◆ **About this task**: From the line containing "DIGITS1 pin CLK: A5 -> A9" down to the line containing "POT2 pin SIG: 3V3 -> A1", copy out the entries below exactly, both lines included, and nothing else; pictures do not belong in the copy.
(Working data Opens)
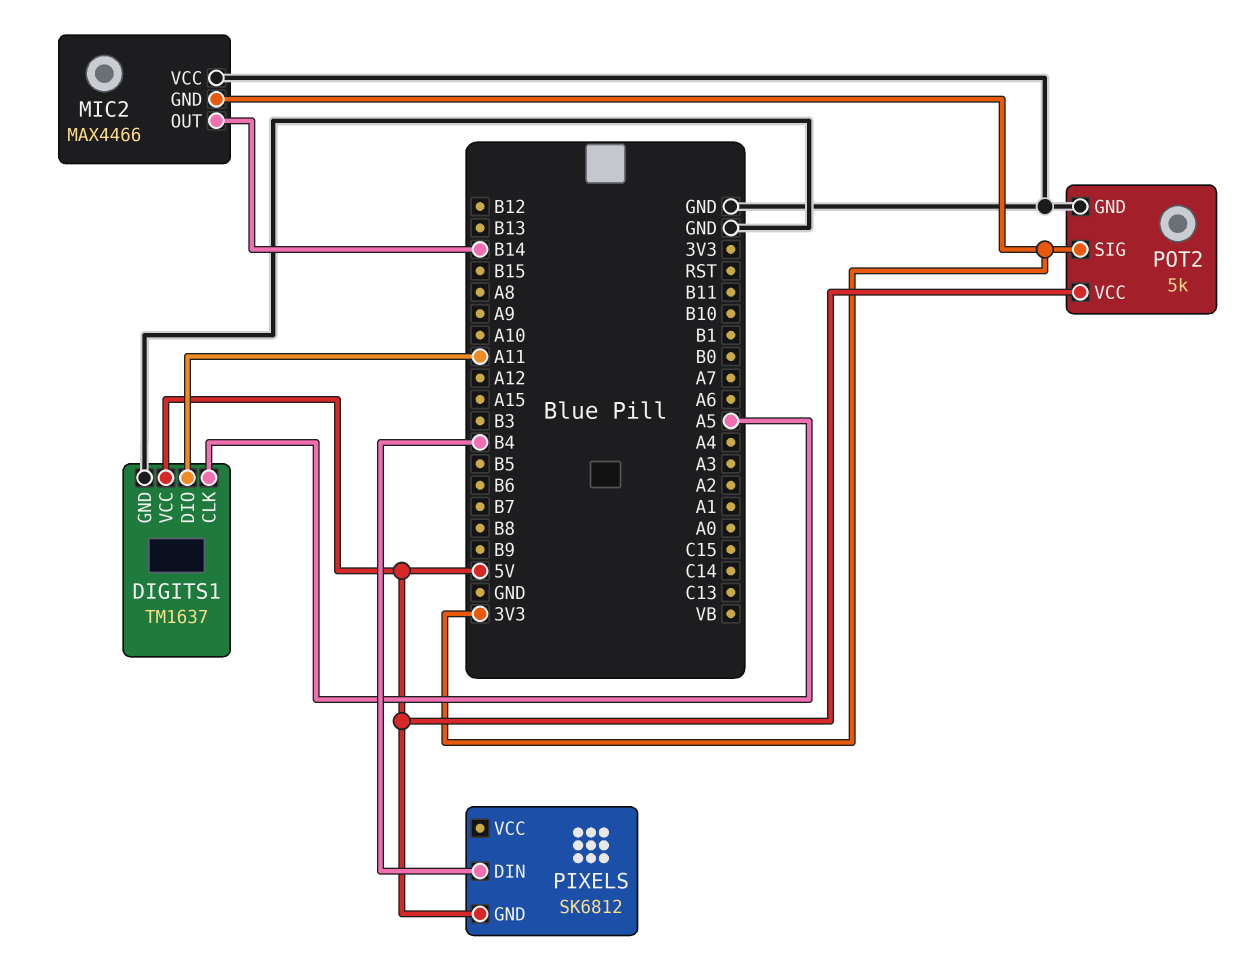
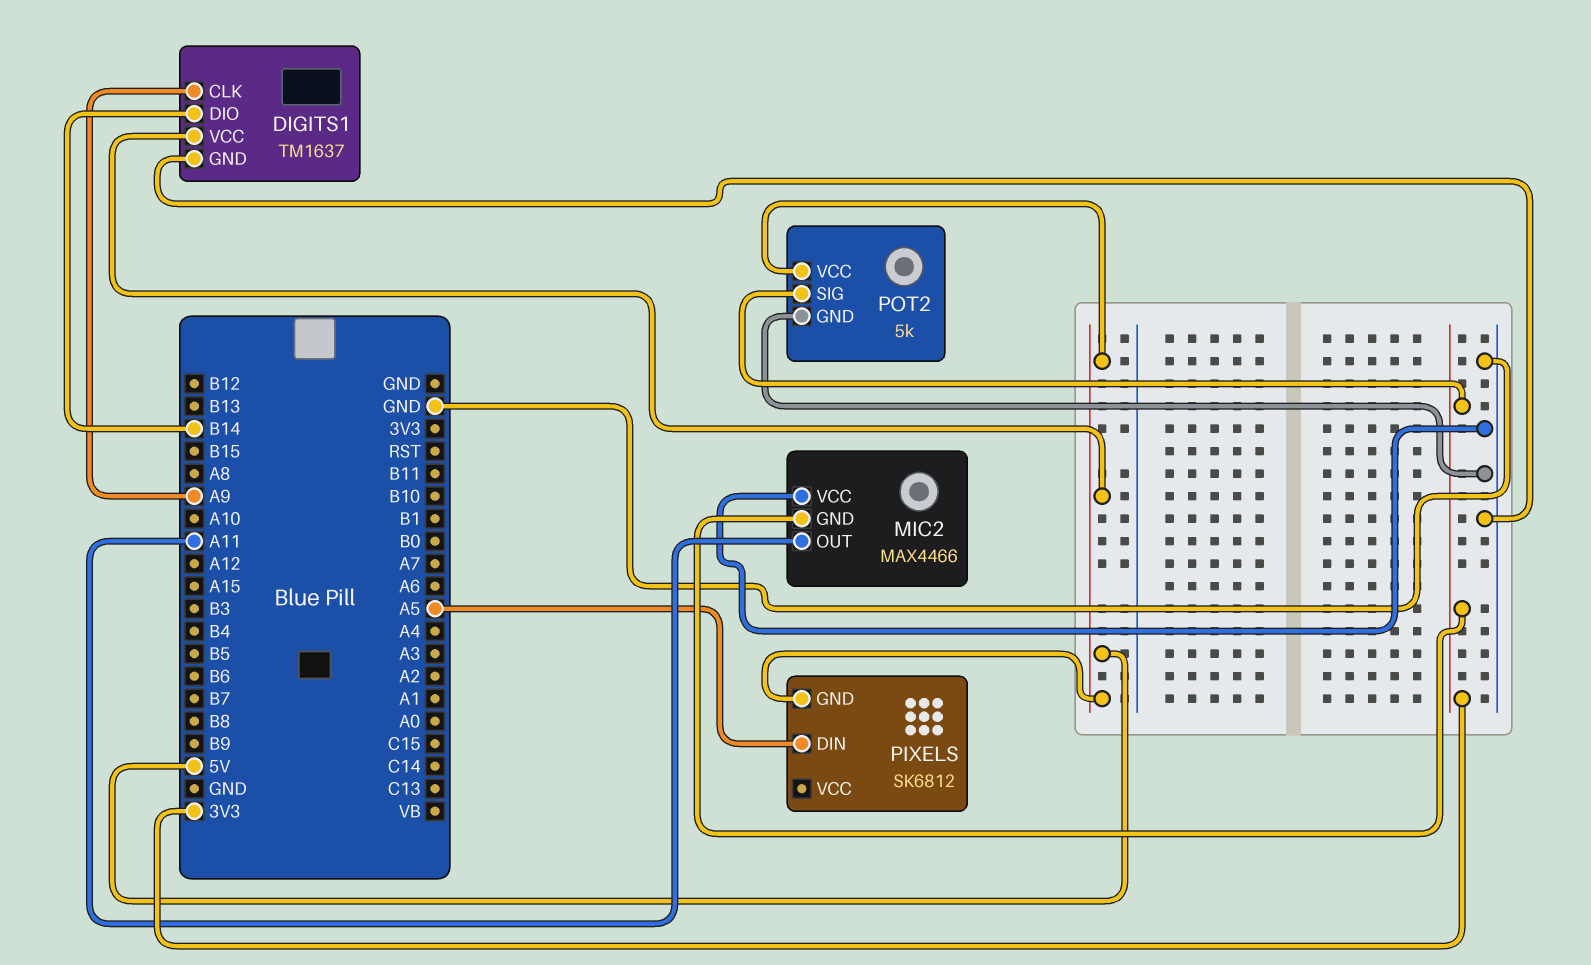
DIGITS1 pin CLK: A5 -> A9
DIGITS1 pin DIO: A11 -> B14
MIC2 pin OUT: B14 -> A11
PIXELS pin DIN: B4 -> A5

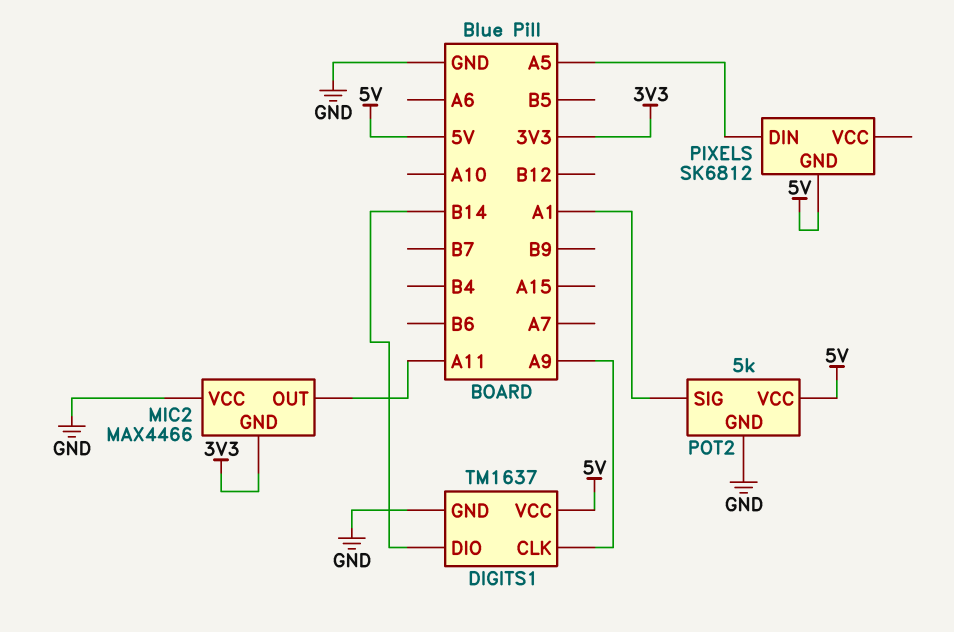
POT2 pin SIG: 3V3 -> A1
(Working data Closes)
(Working data Opens)
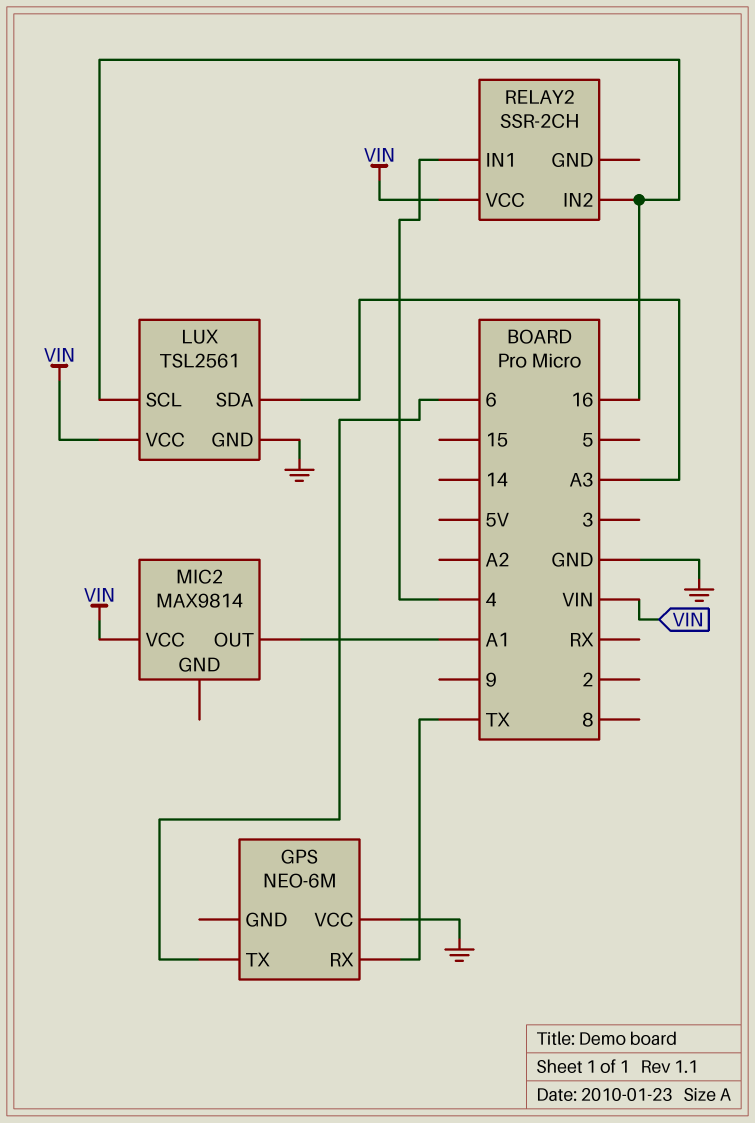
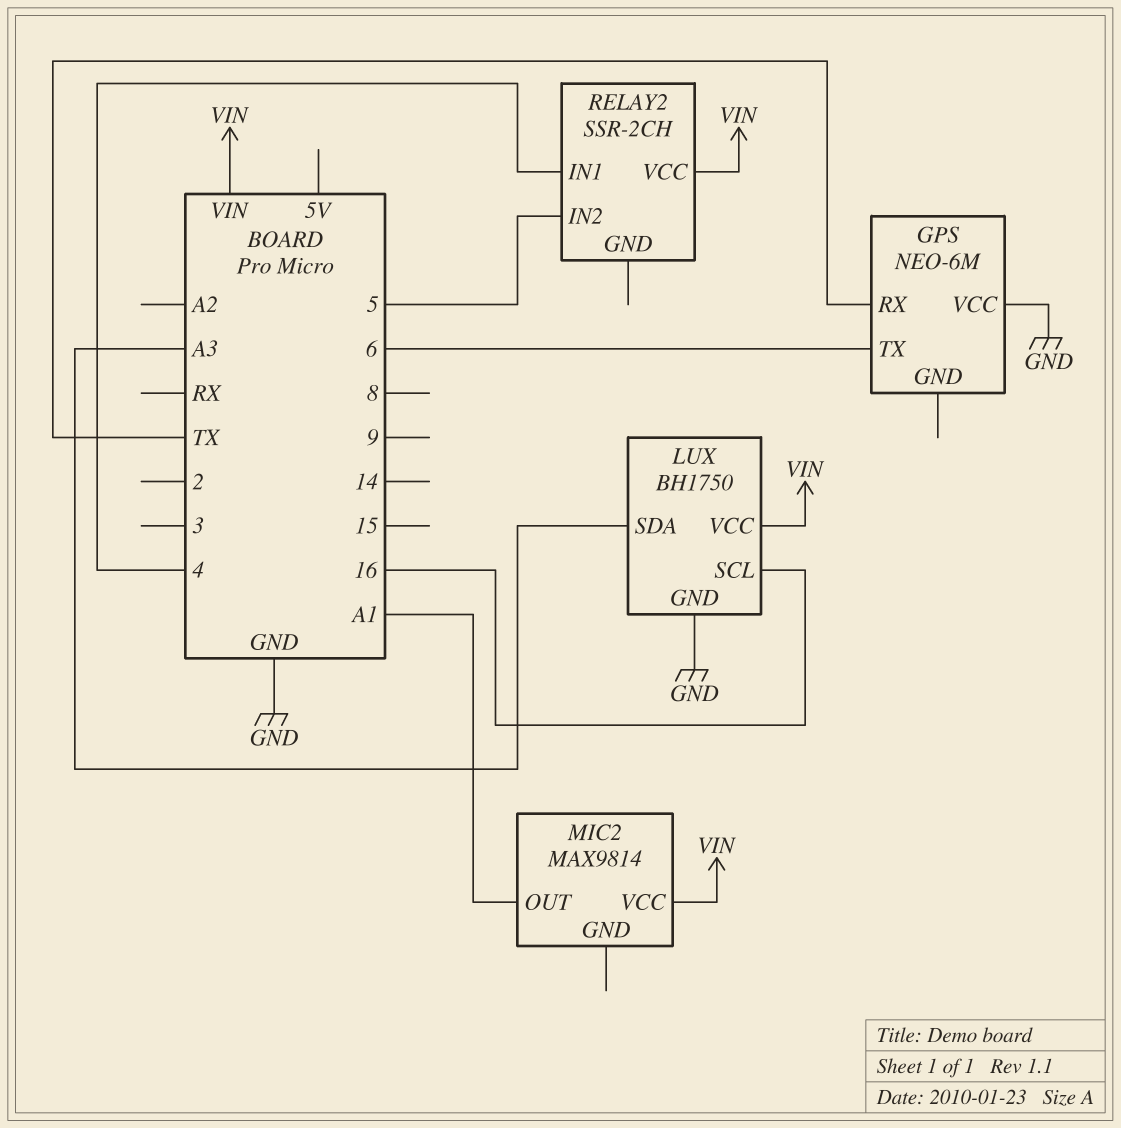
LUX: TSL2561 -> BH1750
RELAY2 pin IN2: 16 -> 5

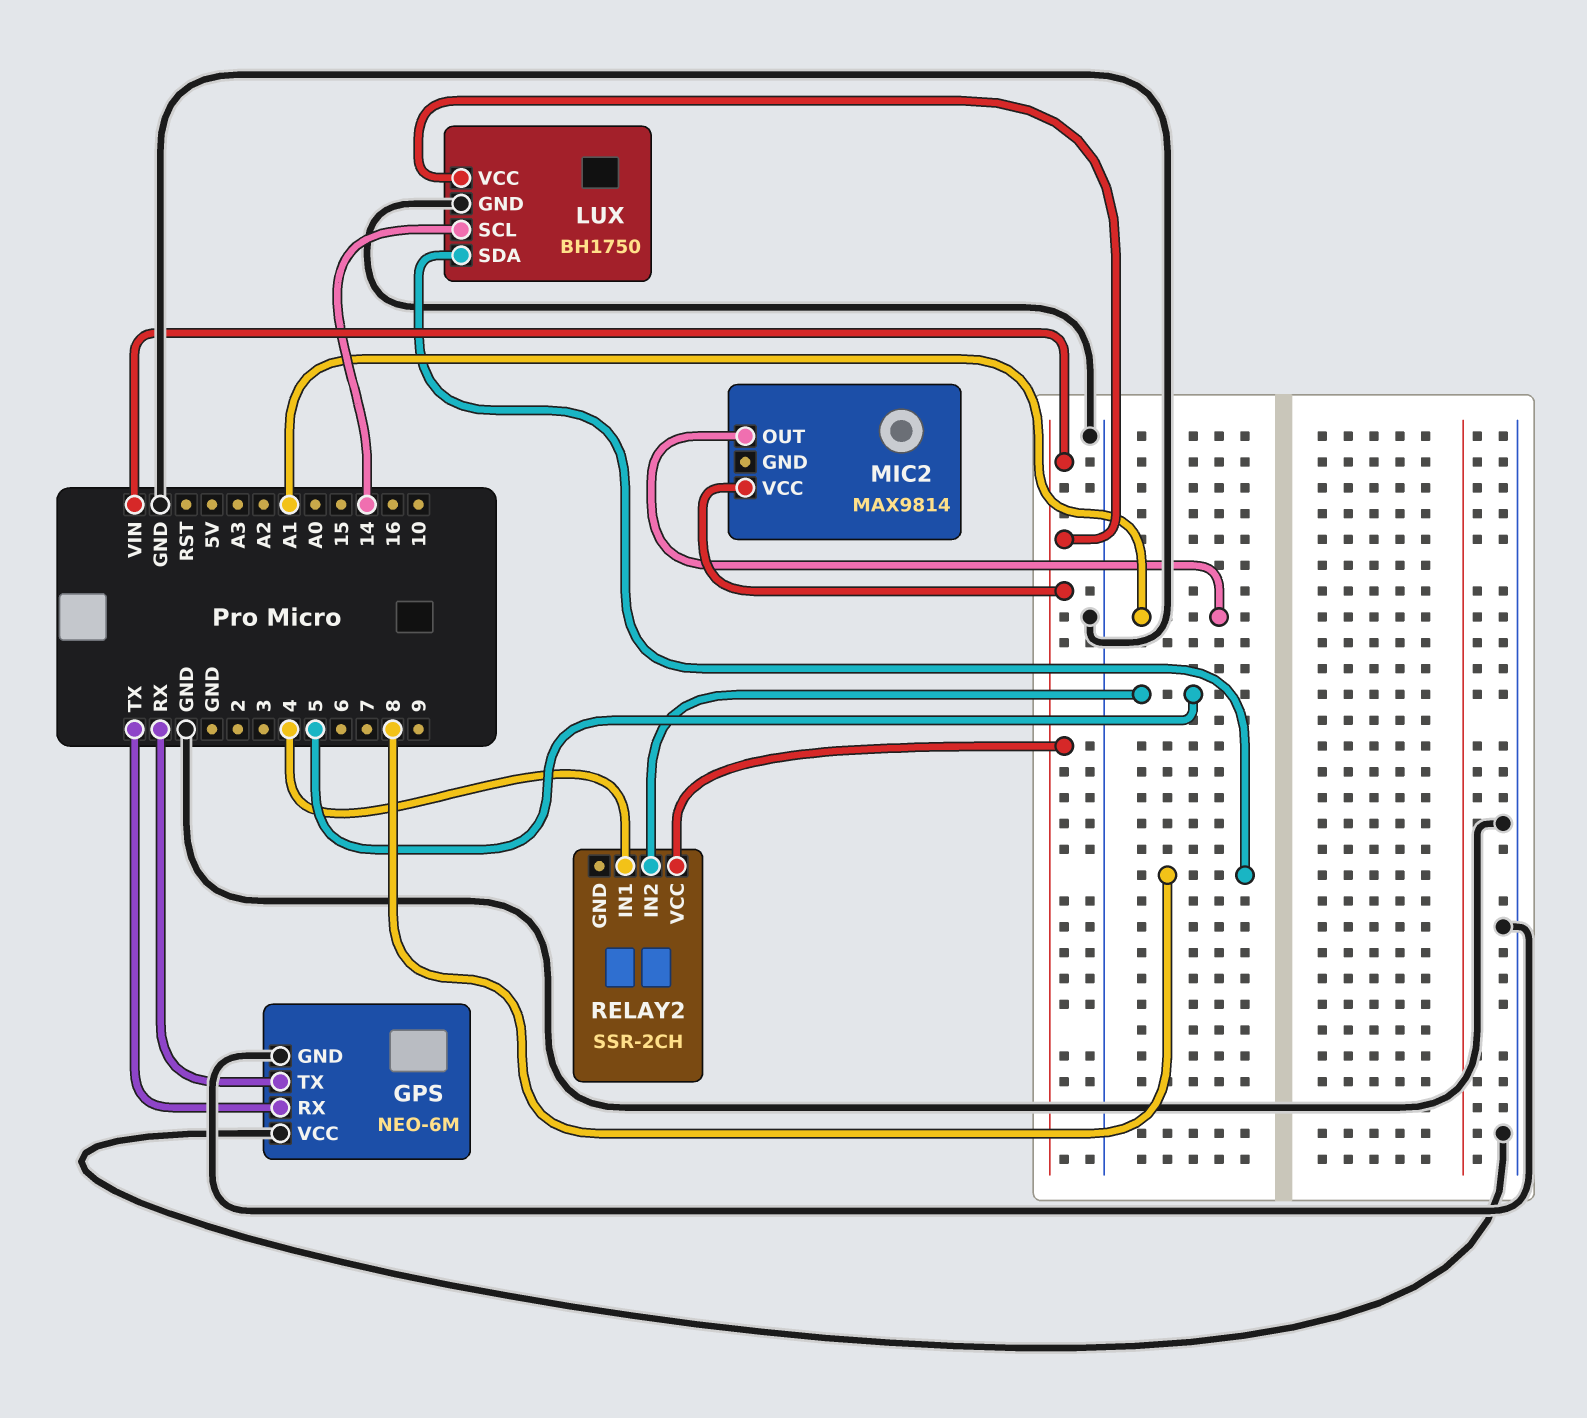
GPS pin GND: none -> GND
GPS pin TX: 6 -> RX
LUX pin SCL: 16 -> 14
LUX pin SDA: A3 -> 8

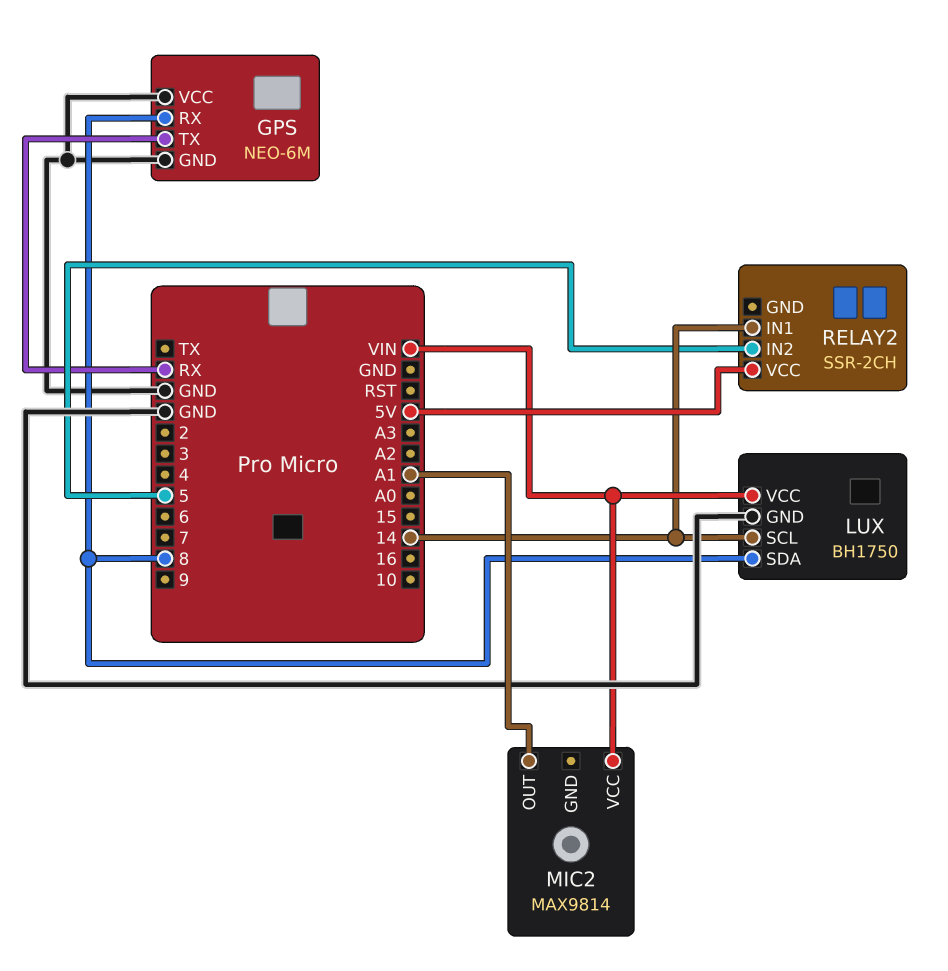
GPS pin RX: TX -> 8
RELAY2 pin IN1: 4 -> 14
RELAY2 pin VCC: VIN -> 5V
(Working data Closes)
◆ **Output of the task**:
DIGITS1 pin CLK: A5 -> A9
DIGITS1 pin DIO: A11 -> B14
MIC2 pin OUT: B14 -> A11
PIXELS pin DIN: B4 -> A5

POT2 pin SIG: 3V3 -> A1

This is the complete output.